>>

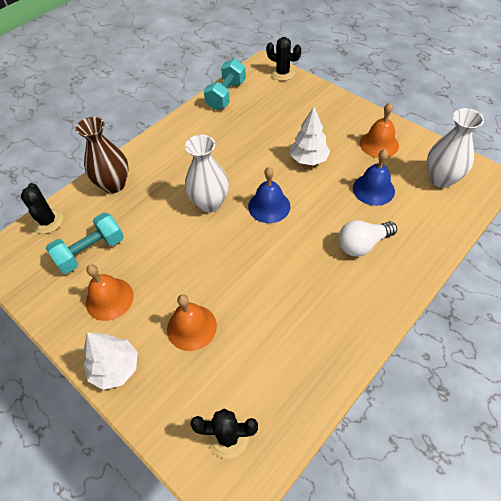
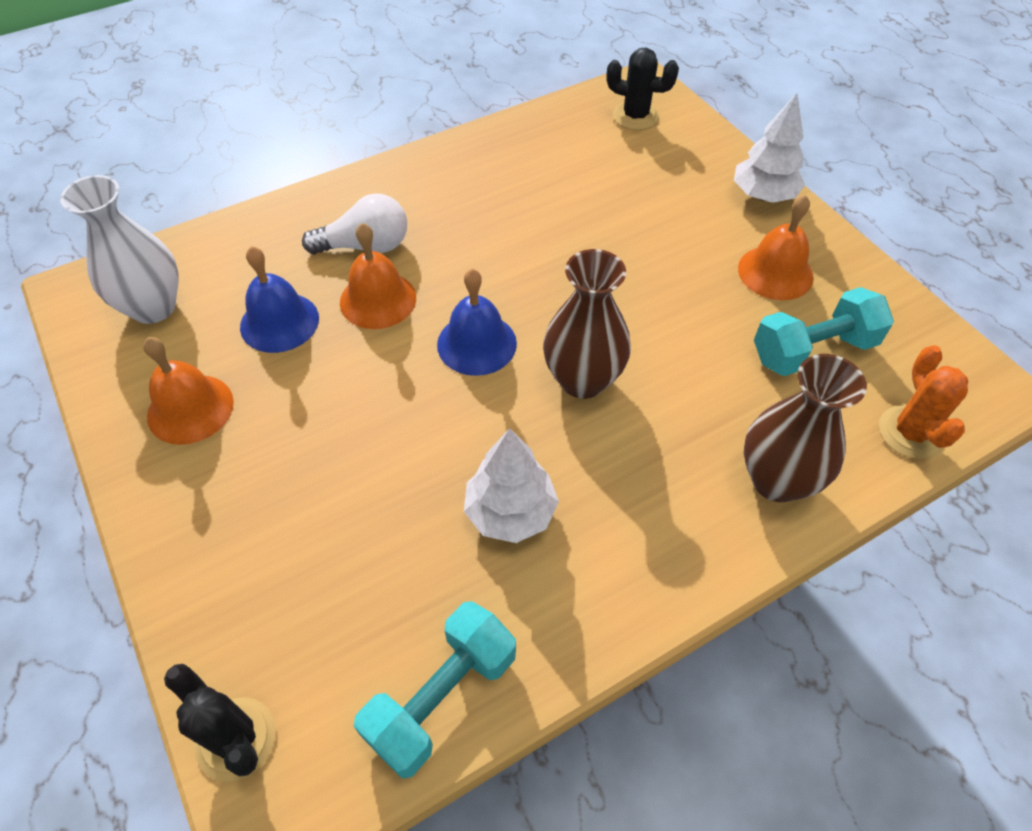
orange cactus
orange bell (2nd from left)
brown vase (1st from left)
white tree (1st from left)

<<

About this task
Your reply should be one number, the count of lines in the data that include the word "left".

Completed task
3